### YOUR INSTRUCTIONS
Copy exactly, from the beginning of the material below, every line up to and including the one holding "building: [190,320,286,419] -> none", with the pictures left out.

### TASK MATERIAL
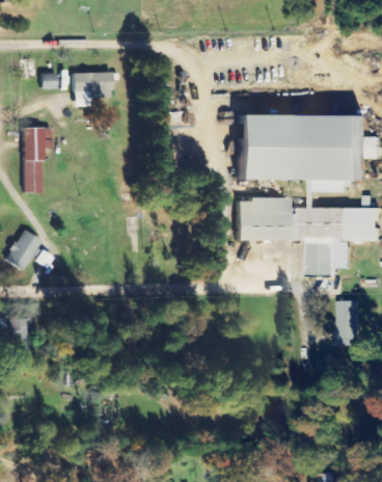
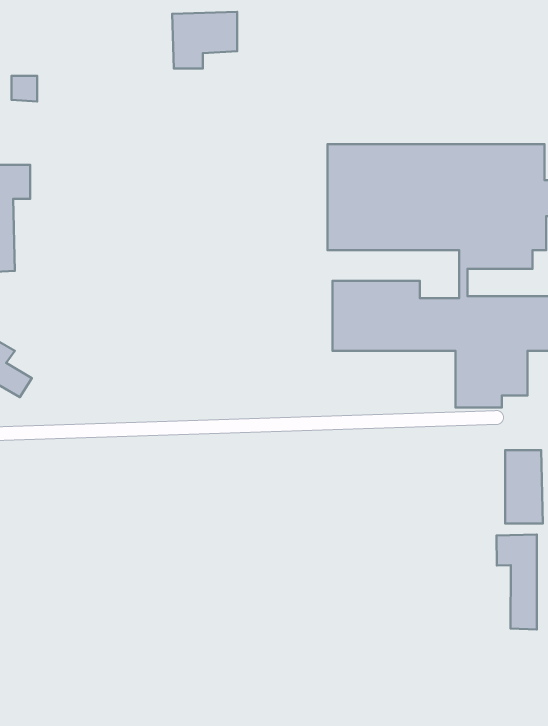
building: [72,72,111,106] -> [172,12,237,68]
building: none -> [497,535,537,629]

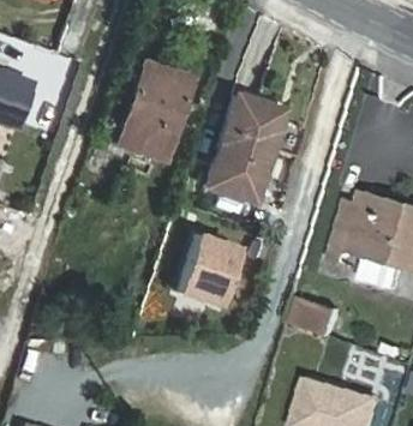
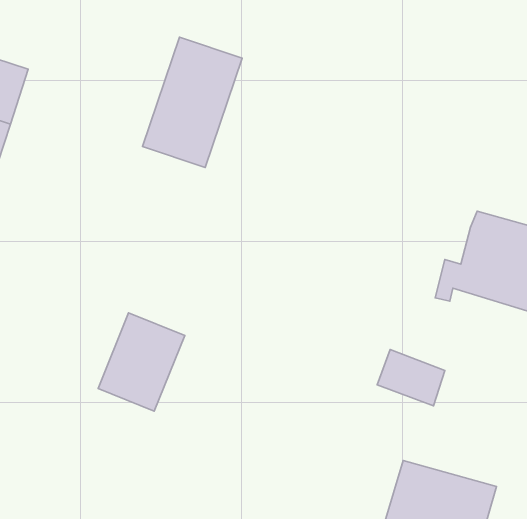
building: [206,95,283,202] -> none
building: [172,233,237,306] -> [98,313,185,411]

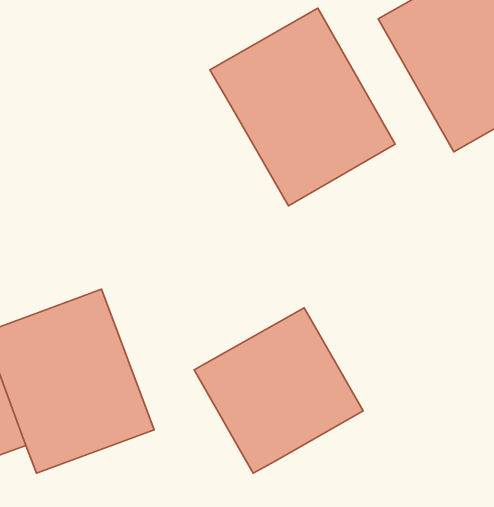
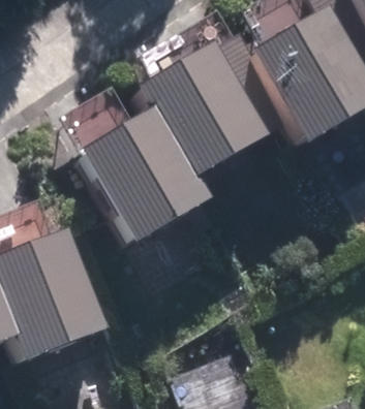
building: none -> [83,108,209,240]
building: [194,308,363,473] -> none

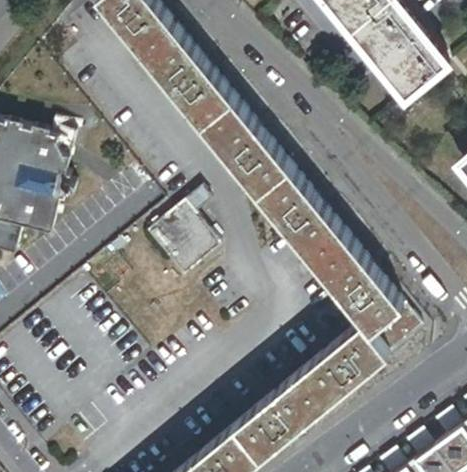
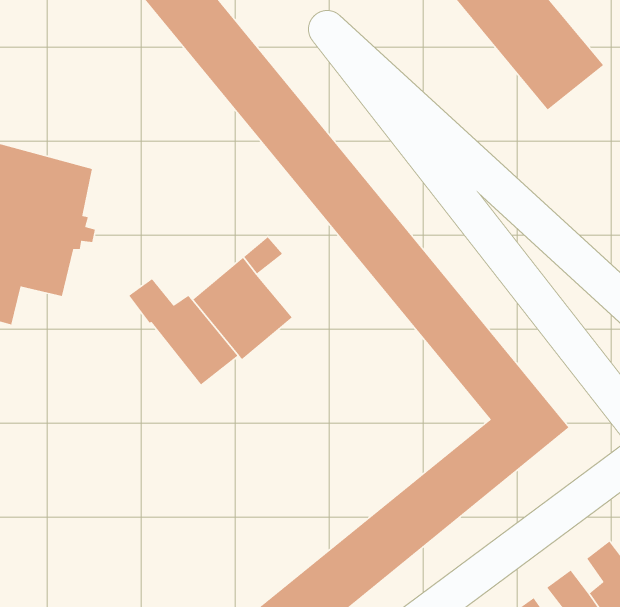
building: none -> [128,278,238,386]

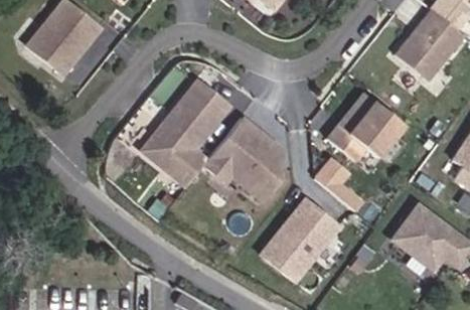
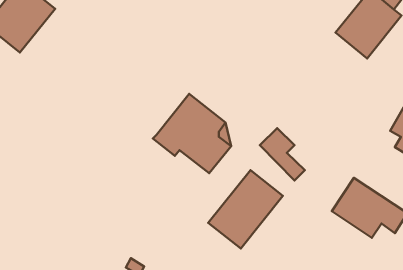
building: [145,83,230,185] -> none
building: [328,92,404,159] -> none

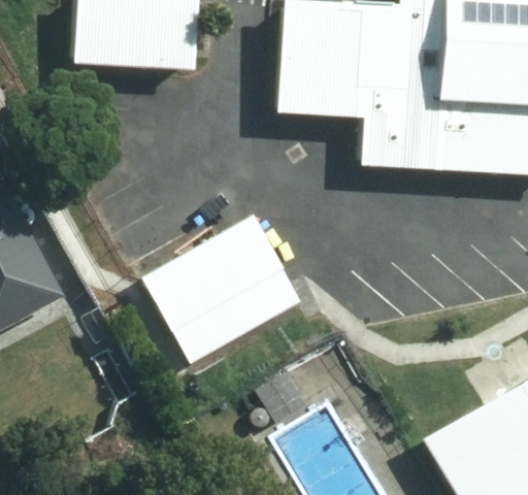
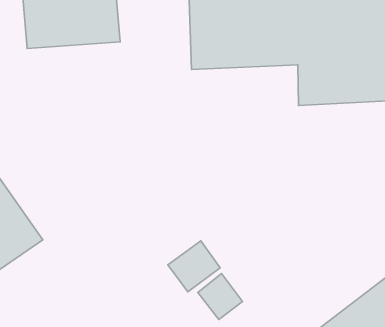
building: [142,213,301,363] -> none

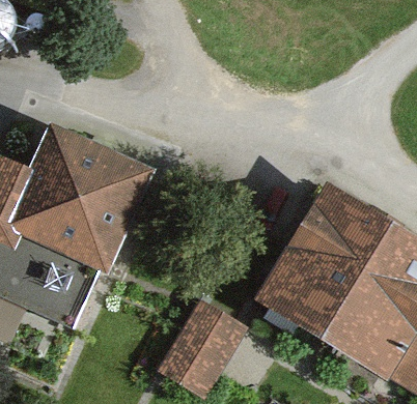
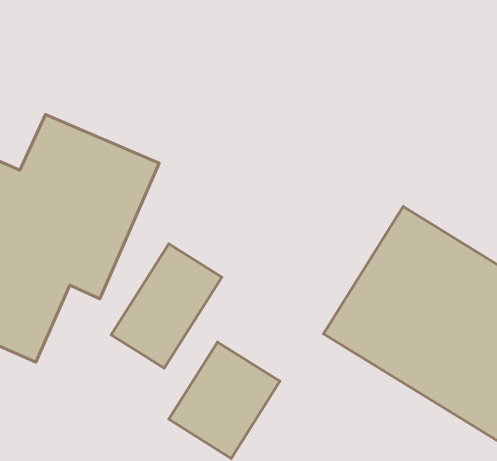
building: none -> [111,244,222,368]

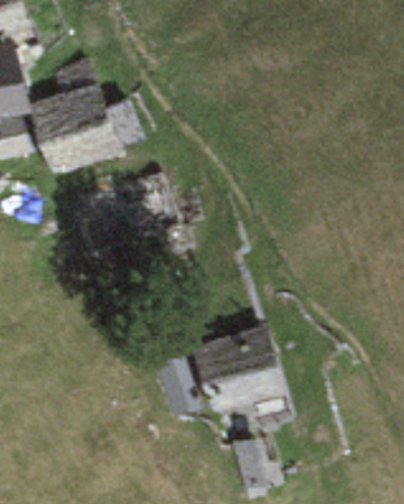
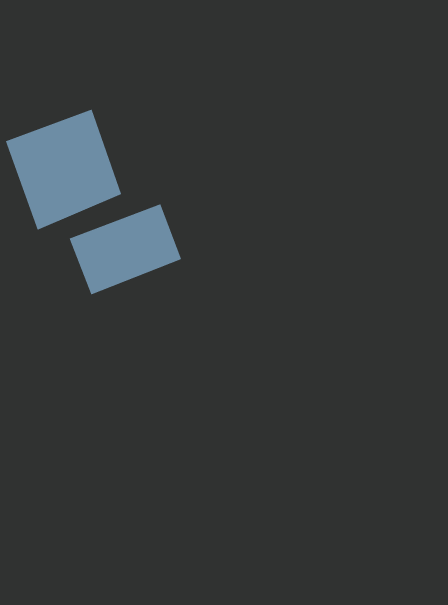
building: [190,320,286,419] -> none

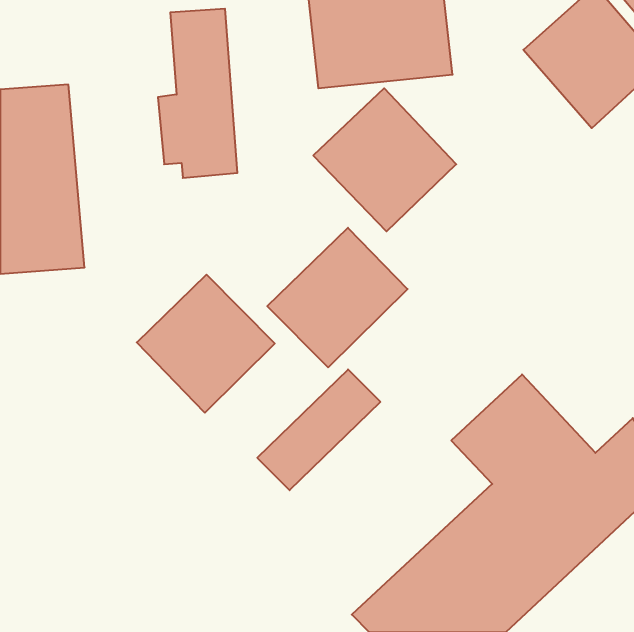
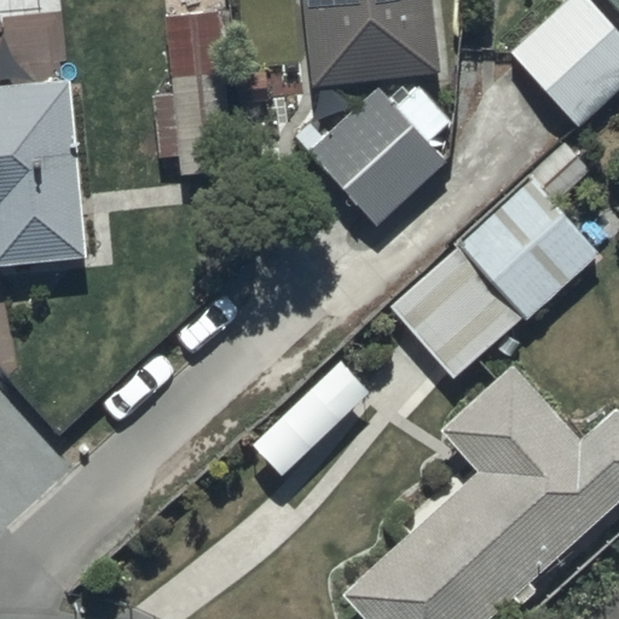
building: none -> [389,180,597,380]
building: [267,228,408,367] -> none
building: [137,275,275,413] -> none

### RESULT OF THIS TASK
building: [72,72,111,106] -> [172,12,237,68]
building: none -> [497,535,537,629]

building: [206,95,283,202] -> none
building: [172,233,237,306] -> [98,313,185,411]

building: none -> [83,108,209,240]
building: [194,308,363,473] -> none

building: none -> [128,278,238,386]

building: [145,83,230,185] -> none
building: [328,92,404,159] -> none

building: [142,213,301,363] -> none

building: none -> [111,244,222,368]

building: [190,320,286,419] -> none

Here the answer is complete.